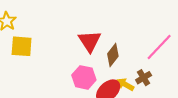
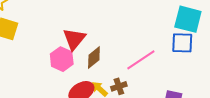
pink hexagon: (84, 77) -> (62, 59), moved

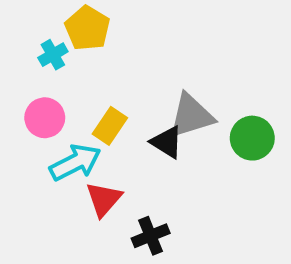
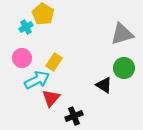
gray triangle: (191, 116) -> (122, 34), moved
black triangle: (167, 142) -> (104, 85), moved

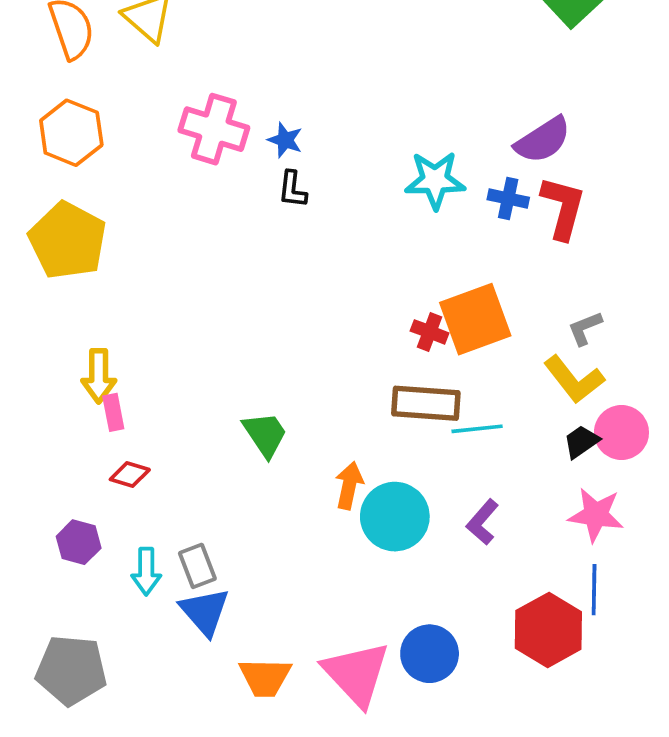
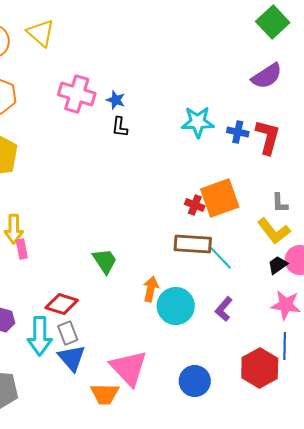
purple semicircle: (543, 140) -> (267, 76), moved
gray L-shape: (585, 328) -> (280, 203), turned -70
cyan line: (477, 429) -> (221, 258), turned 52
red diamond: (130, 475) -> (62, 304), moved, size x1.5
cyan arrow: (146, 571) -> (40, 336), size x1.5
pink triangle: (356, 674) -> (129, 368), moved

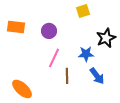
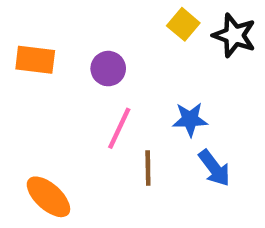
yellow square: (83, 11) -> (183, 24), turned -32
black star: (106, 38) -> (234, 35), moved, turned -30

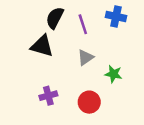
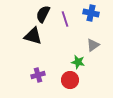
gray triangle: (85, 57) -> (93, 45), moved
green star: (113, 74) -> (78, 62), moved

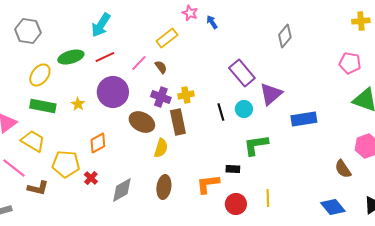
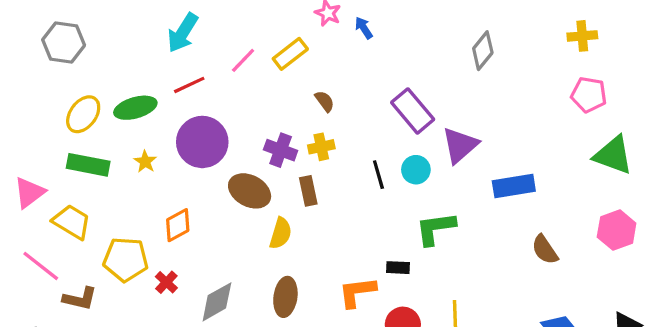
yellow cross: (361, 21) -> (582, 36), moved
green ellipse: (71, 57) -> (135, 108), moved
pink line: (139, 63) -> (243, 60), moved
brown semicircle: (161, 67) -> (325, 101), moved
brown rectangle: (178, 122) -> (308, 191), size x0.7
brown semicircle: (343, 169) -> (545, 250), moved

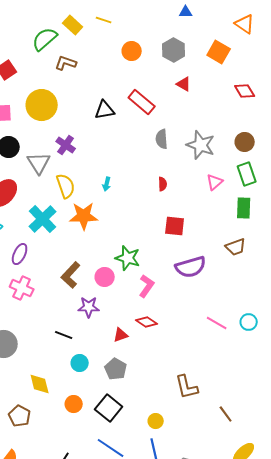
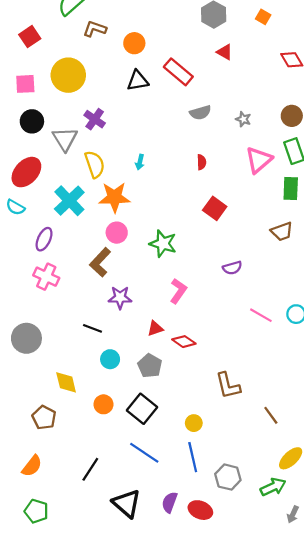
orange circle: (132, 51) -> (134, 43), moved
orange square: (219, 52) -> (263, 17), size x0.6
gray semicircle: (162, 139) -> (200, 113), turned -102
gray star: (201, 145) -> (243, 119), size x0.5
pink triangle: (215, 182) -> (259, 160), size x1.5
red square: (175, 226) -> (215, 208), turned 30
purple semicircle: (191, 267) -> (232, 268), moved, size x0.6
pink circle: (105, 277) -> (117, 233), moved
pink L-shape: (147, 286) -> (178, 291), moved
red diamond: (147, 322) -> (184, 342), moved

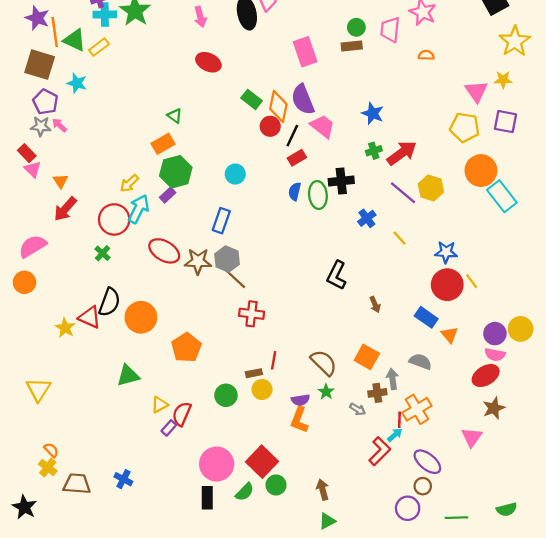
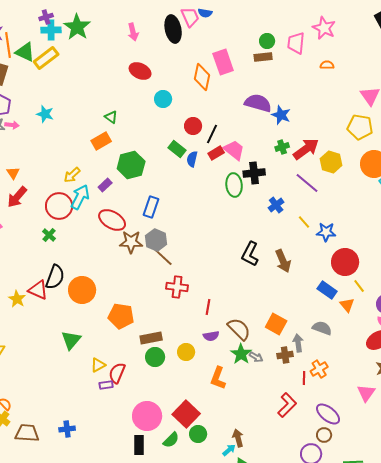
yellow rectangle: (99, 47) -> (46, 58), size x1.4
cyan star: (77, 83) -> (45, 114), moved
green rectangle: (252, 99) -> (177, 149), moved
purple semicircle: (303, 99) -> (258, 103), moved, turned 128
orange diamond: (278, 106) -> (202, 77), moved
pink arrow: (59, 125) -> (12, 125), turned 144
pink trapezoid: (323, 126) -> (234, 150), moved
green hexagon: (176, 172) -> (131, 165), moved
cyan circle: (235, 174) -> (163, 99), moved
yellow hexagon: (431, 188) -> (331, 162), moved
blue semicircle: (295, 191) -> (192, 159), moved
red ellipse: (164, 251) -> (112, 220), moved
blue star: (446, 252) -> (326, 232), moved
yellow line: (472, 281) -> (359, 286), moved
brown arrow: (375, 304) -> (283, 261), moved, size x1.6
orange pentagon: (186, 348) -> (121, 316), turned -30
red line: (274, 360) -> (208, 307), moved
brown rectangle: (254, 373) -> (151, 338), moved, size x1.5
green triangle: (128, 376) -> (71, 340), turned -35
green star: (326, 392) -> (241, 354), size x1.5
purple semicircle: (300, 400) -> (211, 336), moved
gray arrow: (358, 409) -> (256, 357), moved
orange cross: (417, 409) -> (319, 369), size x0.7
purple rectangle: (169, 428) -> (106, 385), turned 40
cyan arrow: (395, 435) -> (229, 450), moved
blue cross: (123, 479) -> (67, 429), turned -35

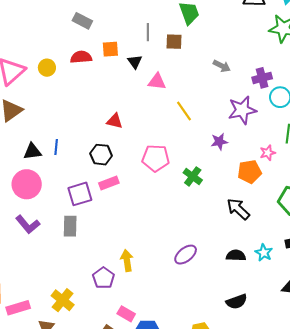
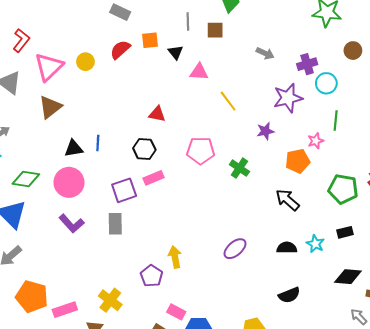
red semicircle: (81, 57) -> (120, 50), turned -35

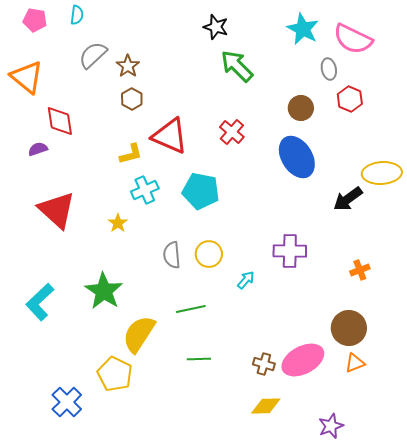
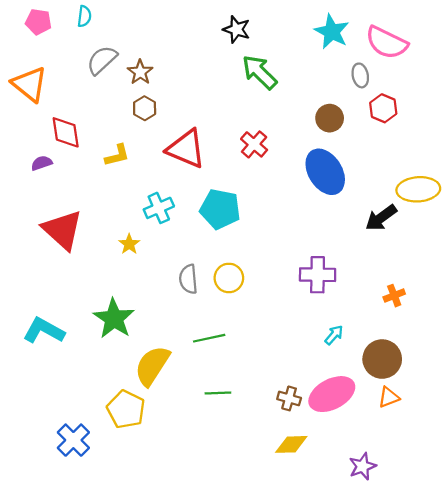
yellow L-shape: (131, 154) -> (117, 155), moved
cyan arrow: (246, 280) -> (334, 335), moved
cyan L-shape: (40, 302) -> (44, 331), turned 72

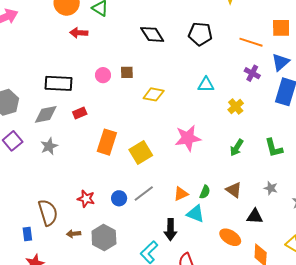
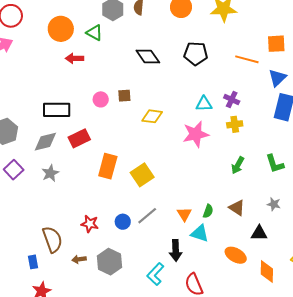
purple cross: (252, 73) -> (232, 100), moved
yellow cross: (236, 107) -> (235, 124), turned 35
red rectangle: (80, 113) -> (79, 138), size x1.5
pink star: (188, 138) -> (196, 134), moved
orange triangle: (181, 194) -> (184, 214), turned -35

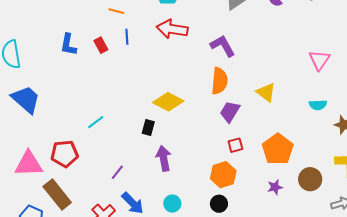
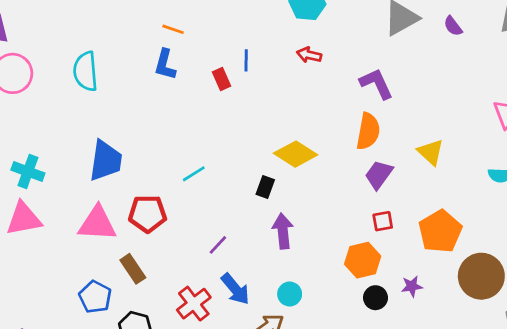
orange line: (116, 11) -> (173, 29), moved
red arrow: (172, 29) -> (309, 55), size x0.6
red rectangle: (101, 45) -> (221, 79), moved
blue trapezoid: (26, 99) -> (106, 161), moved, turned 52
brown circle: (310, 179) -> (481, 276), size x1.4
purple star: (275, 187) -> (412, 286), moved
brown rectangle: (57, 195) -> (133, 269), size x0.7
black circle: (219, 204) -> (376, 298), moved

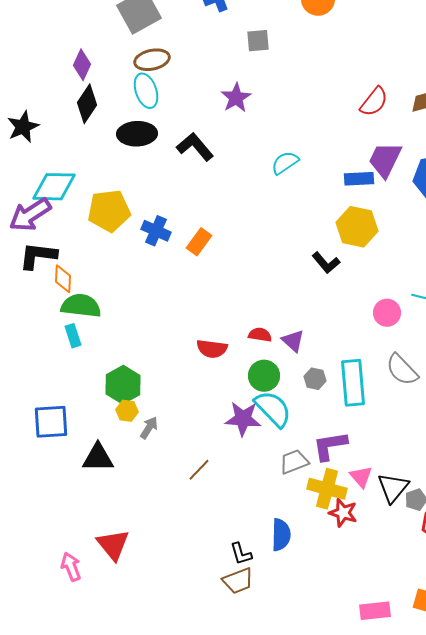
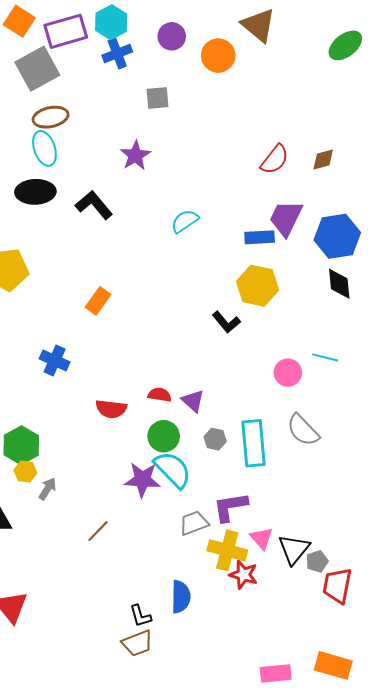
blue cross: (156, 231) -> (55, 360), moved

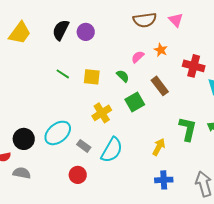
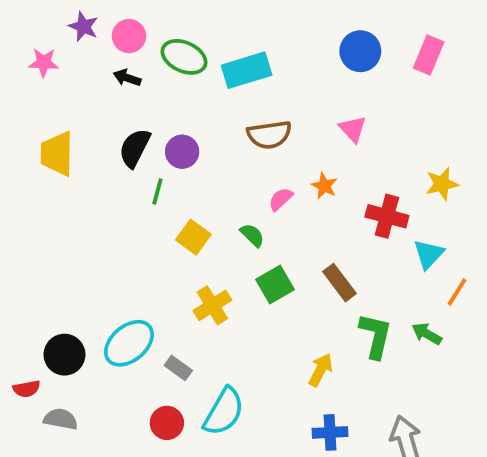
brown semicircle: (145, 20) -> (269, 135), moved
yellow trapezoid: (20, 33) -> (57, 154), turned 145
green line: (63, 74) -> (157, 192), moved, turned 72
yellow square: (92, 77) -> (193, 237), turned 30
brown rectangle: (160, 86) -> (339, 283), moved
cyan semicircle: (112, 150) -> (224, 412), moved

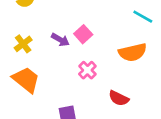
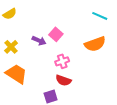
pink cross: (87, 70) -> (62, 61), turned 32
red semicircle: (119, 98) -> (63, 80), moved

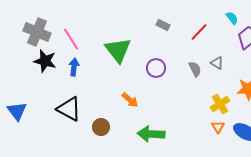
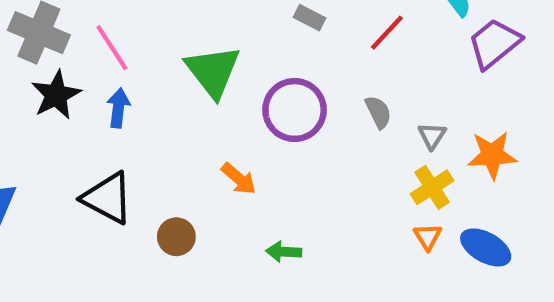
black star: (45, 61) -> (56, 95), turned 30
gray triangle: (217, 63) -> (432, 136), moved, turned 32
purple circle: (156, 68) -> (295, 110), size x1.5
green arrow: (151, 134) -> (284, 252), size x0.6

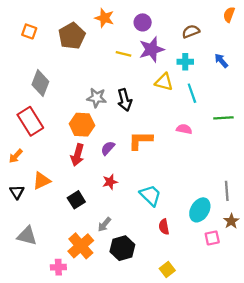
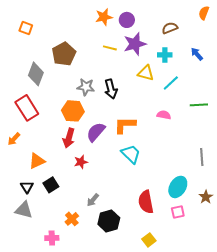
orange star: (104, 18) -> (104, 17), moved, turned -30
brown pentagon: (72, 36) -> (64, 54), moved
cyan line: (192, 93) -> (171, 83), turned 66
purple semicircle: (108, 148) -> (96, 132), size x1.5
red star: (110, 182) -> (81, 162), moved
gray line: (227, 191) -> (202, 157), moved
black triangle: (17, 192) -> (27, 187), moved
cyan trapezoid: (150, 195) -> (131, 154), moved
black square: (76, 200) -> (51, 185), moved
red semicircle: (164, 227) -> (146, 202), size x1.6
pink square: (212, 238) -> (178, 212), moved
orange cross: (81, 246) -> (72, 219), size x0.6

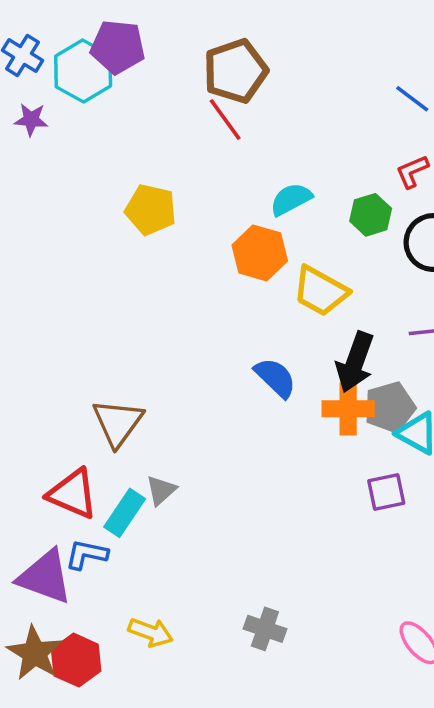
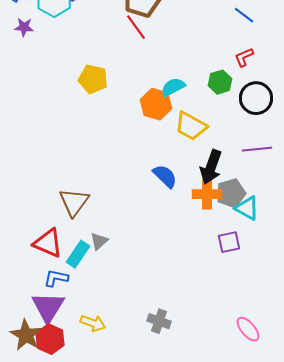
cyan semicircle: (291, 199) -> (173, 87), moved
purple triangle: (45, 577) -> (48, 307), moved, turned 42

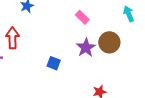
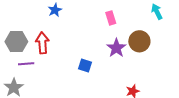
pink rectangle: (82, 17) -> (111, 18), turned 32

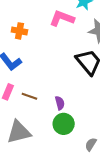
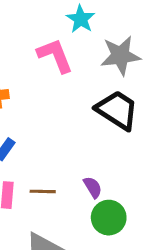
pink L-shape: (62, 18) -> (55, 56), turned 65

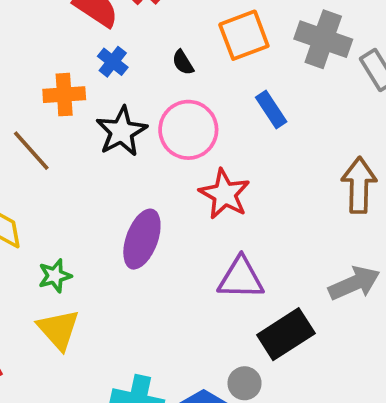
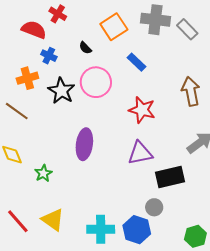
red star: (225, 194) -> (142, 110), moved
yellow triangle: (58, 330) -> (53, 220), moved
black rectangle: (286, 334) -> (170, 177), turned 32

→ **YOUR ASSIGNMENT**:
Except for the pictures, give all the material above again verbatim.

→ **WRITTEN SOLUTION**:
pink hexagon: (84, 77) -> (62, 59), moved

gray triangle: (191, 116) -> (122, 34), moved
black triangle: (167, 142) -> (104, 85), moved

purple semicircle: (543, 140) -> (267, 76), moved
gray L-shape: (585, 328) -> (280, 203), turned -70
cyan line: (477, 429) -> (221, 258), turned 52
red diamond: (130, 475) -> (62, 304), moved, size x1.5
cyan arrow: (146, 571) -> (40, 336), size x1.5
pink triangle: (356, 674) -> (129, 368), moved

yellow square: (83, 11) -> (183, 24), turned -32
black star: (106, 38) -> (234, 35), moved, turned -30

gray triangle: (85, 57) -> (93, 45), moved
green star: (113, 74) -> (78, 62), moved

yellow cross: (361, 21) -> (582, 36), moved
green ellipse: (71, 57) -> (135, 108), moved
pink line: (139, 63) -> (243, 60), moved
brown semicircle: (161, 67) -> (325, 101), moved
brown rectangle: (178, 122) -> (308, 191), size x0.7
brown semicircle: (343, 169) -> (545, 250), moved

orange circle: (132, 51) -> (134, 43), moved
orange square: (219, 52) -> (263, 17), size x0.6
gray semicircle: (162, 139) -> (200, 113), turned -102
gray star: (201, 145) -> (243, 119), size x0.5
pink triangle: (215, 182) -> (259, 160), size x1.5
red square: (175, 226) -> (215, 208), turned 30
purple semicircle: (191, 267) -> (232, 268), moved, size x0.6
pink circle: (105, 277) -> (117, 233), moved
pink L-shape: (147, 286) -> (178, 291), moved
red diamond: (147, 322) -> (184, 342), moved

yellow rectangle: (99, 47) -> (46, 58), size x1.4
cyan star: (77, 83) -> (45, 114), moved
green rectangle: (252, 99) -> (177, 149), moved
purple semicircle: (303, 99) -> (258, 103), moved, turned 128
orange diamond: (278, 106) -> (202, 77), moved
pink arrow: (59, 125) -> (12, 125), turned 144
pink trapezoid: (323, 126) -> (234, 150), moved
green hexagon: (176, 172) -> (131, 165), moved
cyan circle: (235, 174) -> (163, 99), moved
yellow hexagon: (431, 188) -> (331, 162), moved
blue semicircle: (295, 191) -> (192, 159), moved
red ellipse: (164, 251) -> (112, 220), moved
blue star: (446, 252) -> (326, 232), moved
yellow line: (472, 281) -> (359, 286), moved
brown arrow: (375, 304) -> (283, 261), moved, size x1.6
orange pentagon: (186, 348) -> (121, 316), turned -30
red line: (274, 360) -> (208, 307), moved
brown rectangle: (254, 373) -> (151, 338), moved, size x1.5
green triangle: (128, 376) -> (71, 340), turned -35
green star: (326, 392) -> (241, 354), size x1.5
purple semicircle: (300, 400) -> (211, 336), moved
gray arrow: (358, 409) -> (256, 357), moved
orange cross: (417, 409) -> (319, 369), size x0.7
purple rectangle: (169, 428) -> (106, 385), turned 40
cyan arrow: (395, 435) -> (229, 450), moved
blue cross: (123, 479) -> (67, 429), turned -35

red semicircle: (81, 57) -> (120, 50), turned -35

yellow L-shape: (131, 154) -> (117, 155), moved
cyan arrow: (246, 280) -> (334, 335), moved
cyan L-shape: (40, 302) -> (44, 331), turned 72

purple cross: (252, 73) -> (232, 100), moved
yellow cross: (236, 107) -> (235, 124), turned 35
red rectangle: (80, 113) -> (79, 138), size x1.5
pink star: (188, 138) -> (196, 134), moved
orange triangle: (181, 194) -> (184, 214), turned -35

orange line: (116, 11) -> (173, 29), moved
red arrow: (172, 29) -> (309, 55), size x0.6
red rectangle: (101, 45) -> (221, 79), moved
blue trapezoid: (26, 99) -> (106, 161), moved, turned 52
brown circle: (310, 179) -> (481, 276), size x1.4
purple star: (275, 187) -> (412, 286), moved
brown rectangle: (57, 195) -> (133, 269), size x0.7
black circle: (219, 204) -> (376, 298), moved

blue cross: (156, 231) -> (55, 360), moved

brown semicircle: (145, 20) -> (269, 135), moved
yellow trapezoid: (20, 33) -> (57, 154), turned 145
green line: (63, 74) -> (157, 192), moved, turned 72
yellow square: (92, 77) -> (193, 237), turned 30
brown rectangle: (160, 86) -> (339, 283), moved
cyan semicircle: (112, 150) -> (224, 412), moved

pink cross: (87, 70) -> (62, 61), turned 32
red semicircle: (119, 98) -> (63, 80), moved

black star: (45, 61) -> (56, 95), turned 30
gray triangle: (217, 63) -> (432, 136), moved, turned 32
purple circle: (156, 68) -> (295, 110), size x1.5
green arrow: (151, 134) -> (284, 252), size x0.6

orange star: (104, 18) -> (104, 17), moved, turned -30
brown pentagon: (72, 36) -> (64, 54), moved
cyan line: (192, 93) -> (171, 83), turned 66
purple semicircle: (108, 148) -> (96, 132), size x1.5
red star: (110, 182) -> (81, 162), moved
gray line: (227, 191) -> (202, 157), moved
black triangle: (17, 192) -> (27, 187), moved
cyan trapezoid: (150, 195) -> (131, 154), moved
black square: (76, 200) -> (51, 185), moved
red semicircle: (164, 227) -> (146, 202), size x1.6
pink square: (212, 238) -> (178, 212), moved
orange cross: (81, 246) -> (72, 219), size x0.6

cyan semicircle: (291, 199) -> (173, 87), moved
purple triangle: (45, 577) -> (48, 307), moved, turned 42

pink rectangle: (82, 17) -> (111, 18), turned 32

pink L-shape: (62, 18) -> (55, 56), turned 65

red star: (225, 194) -> (142, 110), moved
yellow triangle: (58, 330) -> (53, 220), moved
black rectangle: (286, 334) -> (170, 177), turned 32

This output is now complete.